▶ **WORK TO BE COMPLETED**
Below are some records. Return exactly the lines from the one with "387 311 503]" to the one with "395 427 512]", and nothing else.
─── INPUT FOR THIS TASK
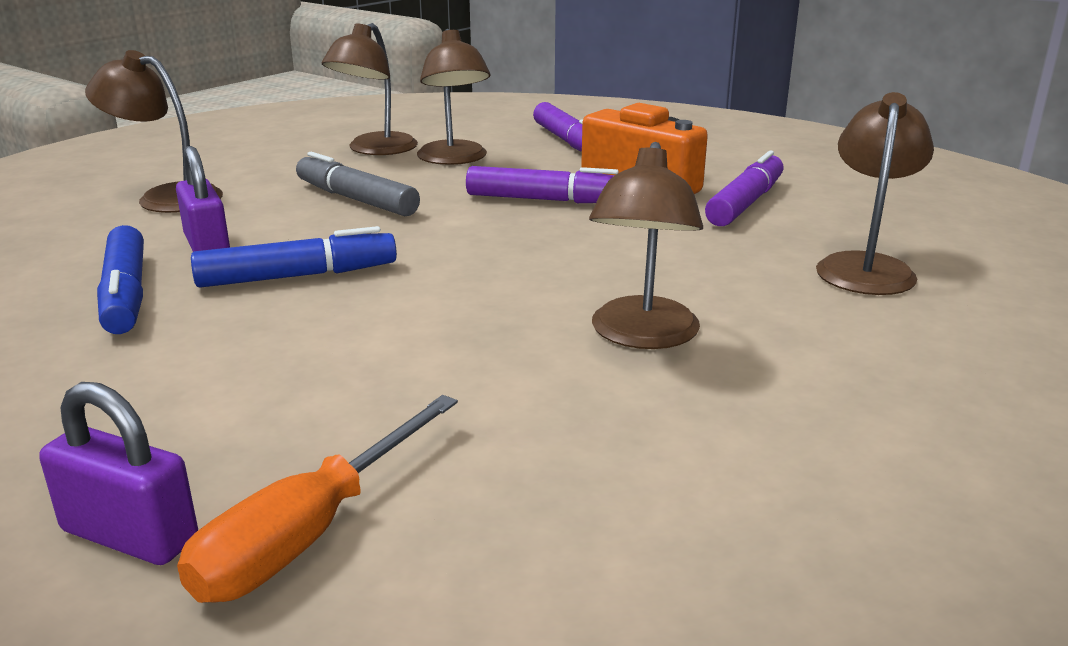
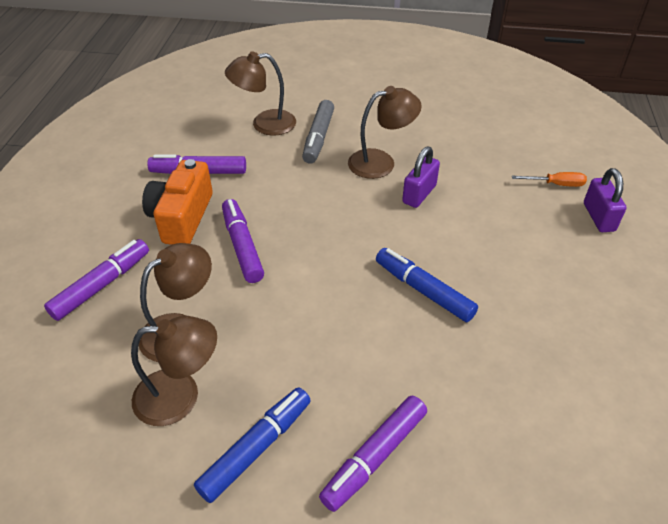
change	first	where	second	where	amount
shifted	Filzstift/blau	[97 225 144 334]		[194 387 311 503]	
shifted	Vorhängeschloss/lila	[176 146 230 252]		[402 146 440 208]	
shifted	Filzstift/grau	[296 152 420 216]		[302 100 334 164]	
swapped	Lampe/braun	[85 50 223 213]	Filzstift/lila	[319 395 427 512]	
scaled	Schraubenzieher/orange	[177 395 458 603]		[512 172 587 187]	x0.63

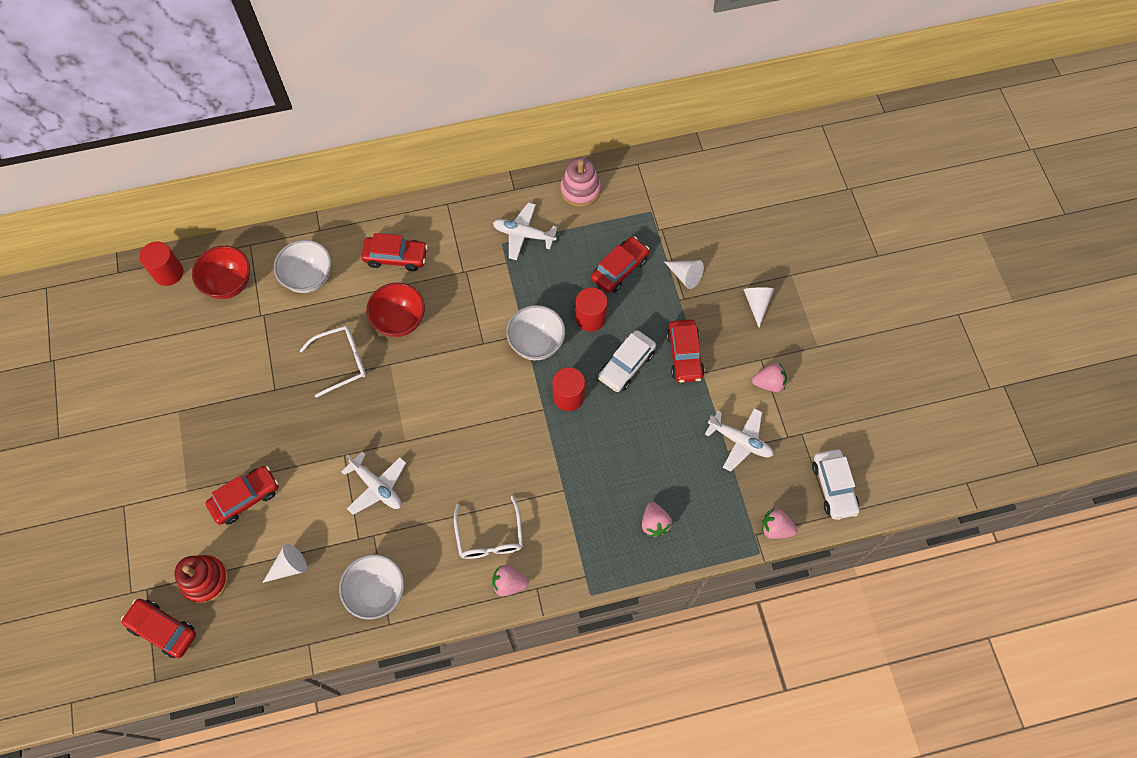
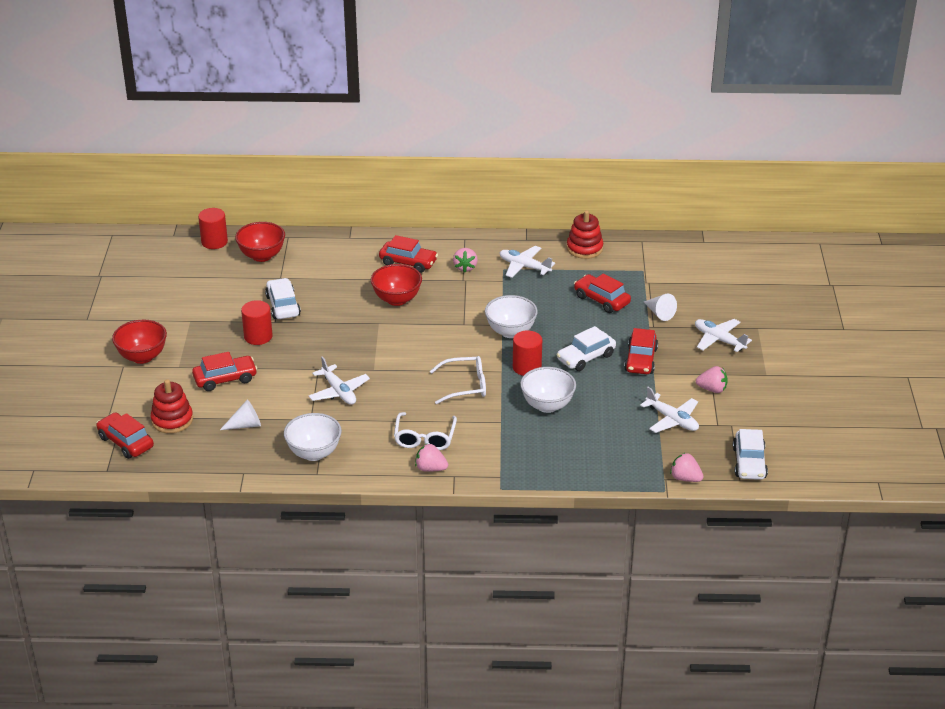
change	first	where	second	where	amount
new			Schüssel/rot	[112 320 167 364]	
new			Auto/weiß	[265 278 301 319]	
shifted	Schüssel/weiß	[274 240 331 293]		[520 367 576 413]	
shifted	Brille/weiß	[299 326 366 398]		[430 356 486 404]	
shifted	Vollzylinder/rot	[575 287 607 332]		[241 300 272 345]	
shifted	Erdbeere/rosa	[642 502 672 537]		[453 248 478 272]	
swapped	Kegel/weiß	[743 287 774 328]	Flugzeug/weiß	[695 319 752 352]	
repainted	Stapelspielzeug/rosa	[561 158 601 207]	Stapelspielzeug/rot	[567 210 603 259]	
rotated	Auto/rot	[591 236 649 293]		[574 274 631 313]	105 degrees counterclockwise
──────
▶ **FINAL ANSWER**
shifted	Filzstift/blau	[97 225 144 334]		[194 387 311 503]	
shifted	Vorhängeschloss/lila	[176 146 230 252]		[402 146 440 208]	
shifted	Filzstift/grau	[296 152 420 216]		[302 100 334 164]	
swapped	Lampe/braun	[85 50 223 213]	Filzstift/lila	[319 395 427 512]	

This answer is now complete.